YOUR INSTRUCTIONS>
All of the records should be reproduced word for word, but no images may appear in the copy.

══ AVAILABLE DATA ══

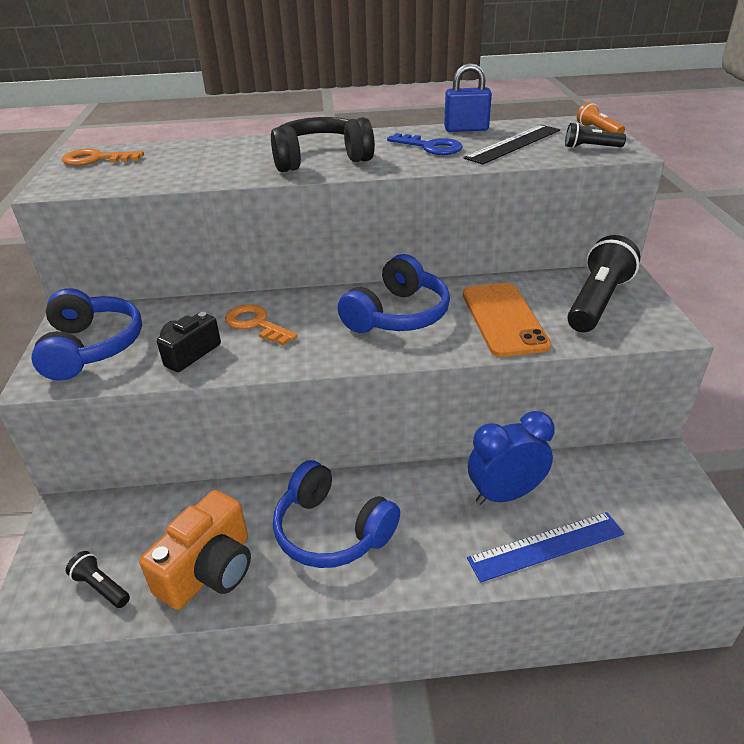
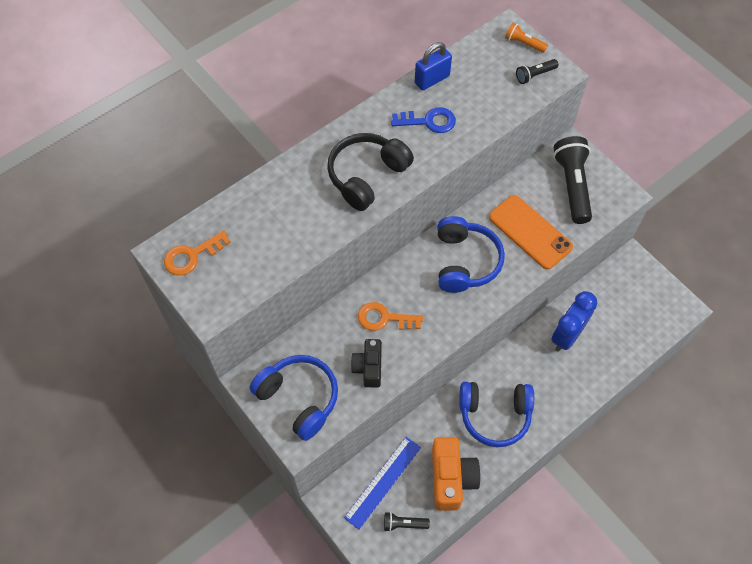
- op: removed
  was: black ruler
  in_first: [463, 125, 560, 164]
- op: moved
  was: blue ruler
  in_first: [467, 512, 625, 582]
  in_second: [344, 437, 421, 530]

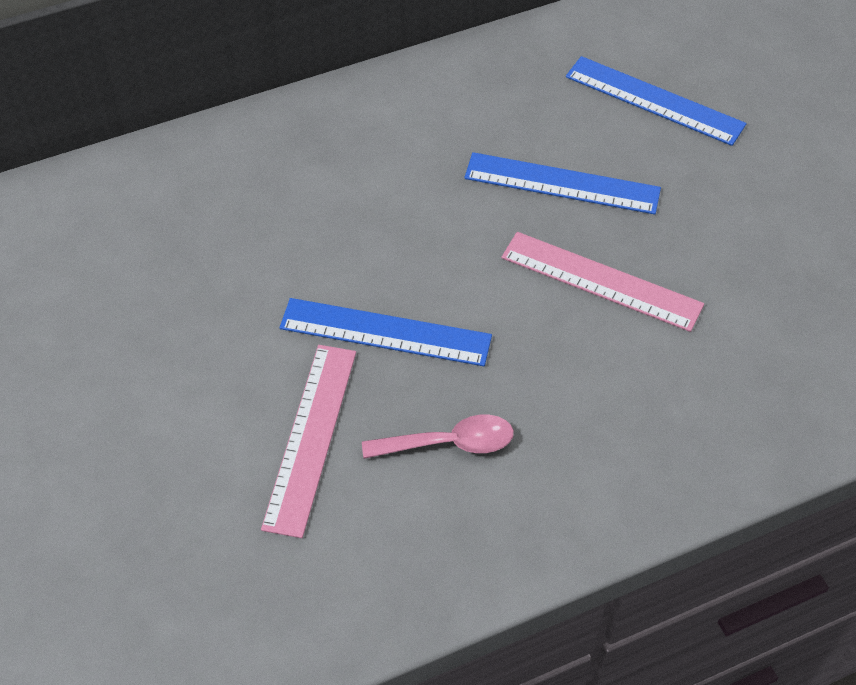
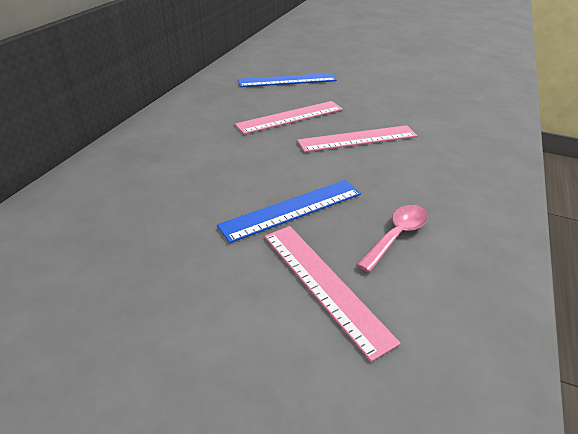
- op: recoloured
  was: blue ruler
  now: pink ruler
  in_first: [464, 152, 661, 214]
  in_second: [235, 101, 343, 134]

═══

EXERCISE SOLUTION>
- op: removed
  was: black ruler
  in_first: [463, 125, 560, 164]
- op: moved
  was: blue ruler
  in_first: [467, 512, 625, 582]
  in_second: [344, 437, 421, 530]

- op: recoloured
  was: blue ruler
  now: pink ruler
  in_first: [464, 152, 661, 214]
  in_second: [235, 101, 343, 134]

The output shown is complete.